Exercise objective: Output each line of the data word for word, from the first through the line that holds "pink cutting board", and leave off whatever follows.

--- Exercise data ---

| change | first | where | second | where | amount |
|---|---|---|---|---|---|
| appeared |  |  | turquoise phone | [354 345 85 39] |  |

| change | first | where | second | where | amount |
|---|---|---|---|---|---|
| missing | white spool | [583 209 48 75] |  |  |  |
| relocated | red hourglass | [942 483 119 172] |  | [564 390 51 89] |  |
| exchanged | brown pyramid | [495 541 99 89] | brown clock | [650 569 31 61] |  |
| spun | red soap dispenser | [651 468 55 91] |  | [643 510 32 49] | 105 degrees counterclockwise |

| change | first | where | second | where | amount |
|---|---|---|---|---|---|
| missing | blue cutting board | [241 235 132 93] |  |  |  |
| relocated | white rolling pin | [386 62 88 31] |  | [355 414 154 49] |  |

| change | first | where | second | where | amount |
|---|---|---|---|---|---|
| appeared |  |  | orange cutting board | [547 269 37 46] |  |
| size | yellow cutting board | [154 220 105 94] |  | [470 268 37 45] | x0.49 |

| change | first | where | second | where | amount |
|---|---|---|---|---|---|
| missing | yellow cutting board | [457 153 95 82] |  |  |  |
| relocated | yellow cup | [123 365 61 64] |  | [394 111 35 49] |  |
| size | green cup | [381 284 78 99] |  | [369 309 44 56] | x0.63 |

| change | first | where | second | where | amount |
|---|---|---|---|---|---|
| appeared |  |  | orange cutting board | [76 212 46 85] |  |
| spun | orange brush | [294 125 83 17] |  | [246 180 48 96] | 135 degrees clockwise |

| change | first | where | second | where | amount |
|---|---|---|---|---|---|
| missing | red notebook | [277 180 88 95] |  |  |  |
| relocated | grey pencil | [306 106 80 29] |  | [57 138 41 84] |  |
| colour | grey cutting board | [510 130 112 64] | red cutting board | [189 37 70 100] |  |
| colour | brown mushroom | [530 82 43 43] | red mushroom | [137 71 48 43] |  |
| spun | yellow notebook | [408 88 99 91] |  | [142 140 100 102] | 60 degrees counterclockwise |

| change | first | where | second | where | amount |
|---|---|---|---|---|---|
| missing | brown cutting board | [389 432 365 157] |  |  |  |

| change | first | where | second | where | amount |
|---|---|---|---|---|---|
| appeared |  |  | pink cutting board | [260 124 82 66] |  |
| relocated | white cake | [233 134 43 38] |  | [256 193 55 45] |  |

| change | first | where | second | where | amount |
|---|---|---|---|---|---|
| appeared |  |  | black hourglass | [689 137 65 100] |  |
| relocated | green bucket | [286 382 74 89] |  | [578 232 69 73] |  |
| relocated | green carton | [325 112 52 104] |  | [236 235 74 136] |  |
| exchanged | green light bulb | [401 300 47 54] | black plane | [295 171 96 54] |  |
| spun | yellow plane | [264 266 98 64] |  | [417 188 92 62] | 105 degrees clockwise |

---

Solution below:
| change | first | where | second | where | amount |
|---|---|---|---|---|---|
| appeared |  |  | turquoise phone | [354 345 85 39] |  |

| change | first | where | second | where | amount |
|---|---|---|---|---|---|
| missing | white spool | [583 209 48 75] |  |  |  |
| relocated | red hourglass | [942 483 119 172] |  | [564 390 51 89] |  |
| exchanged | brown pyramid | [495 541 99 89] | brown clock | [650 569 31 61] |  |
| spun | red soap dispenser | [651 468 55 91] |  | [643 510 32 49] | 105 degrees counterclockwise |

| change | first | where | second | where | amount |
|---|---|---|---|---|---|
| missing | blue cutting board | [241 235 132 93] |  |  |  |
| relocated | white rolling pin | [386 62 88 31] |  | [355 414 154 49] |  |

| change | first | where | second | where | amount |
|---|---|---|---|---|---|
| appeared |  |  | orange cutting board | [547 269 37 46] |  |
| size | yellow cutting board | [154 220 105 94] |  | [470 268 37 45] | x0.49 |

| change | first | where | second | where | amount |
|---|---|---|---|---|---|
| missing | yellow cutting board | [457 153 95 82] |  |  |  |
| relocated | yellow cup | [123 365 61 64] |  | [394 111 35 49] |  |
| size | green cup | [381 284 78 99] |  | [369 309 44 56] | x0.63 |

| change | first | where | second | where | amount |
|---|---|---|---|---|---|
| appeared |  |  | orange cutting board | [76 212 46 85] |  |
| spun | orange brush | [294 125 83 17] |  | [246 180 48 96] | 135 degrees clockwise |

| change | first | where | second | where | amount |
|---|---|---|---|---|---|
| missing | red notebook | [277 180 88 95] |  |  |  |
| relocated | grey pencil | [306 106 80 29] |  | [57 138 41 84] |  |
| colour | grey cutting board | [510 130 112 64] | red cutting board | [189 37 70 100] |  |
| colour | brown mushroom | [530 82 43 43] | red mushroom | [137 71 48 43] |  |
| spun | yellow notebook | [408 88 99 91] |  | [142 140 100 102] | 60 degrees counterclockwise |

| change | first | where | second | where | amount |
|---|---|---|---|---|---|
| missing | brown cutting board | [389 432 365 157] |  |  |  |

| change | first | where | second | where | amount |
|---|---|---|---|---|---|
| appeared |  |  | pink cutting board | [260 124 82 66] |  |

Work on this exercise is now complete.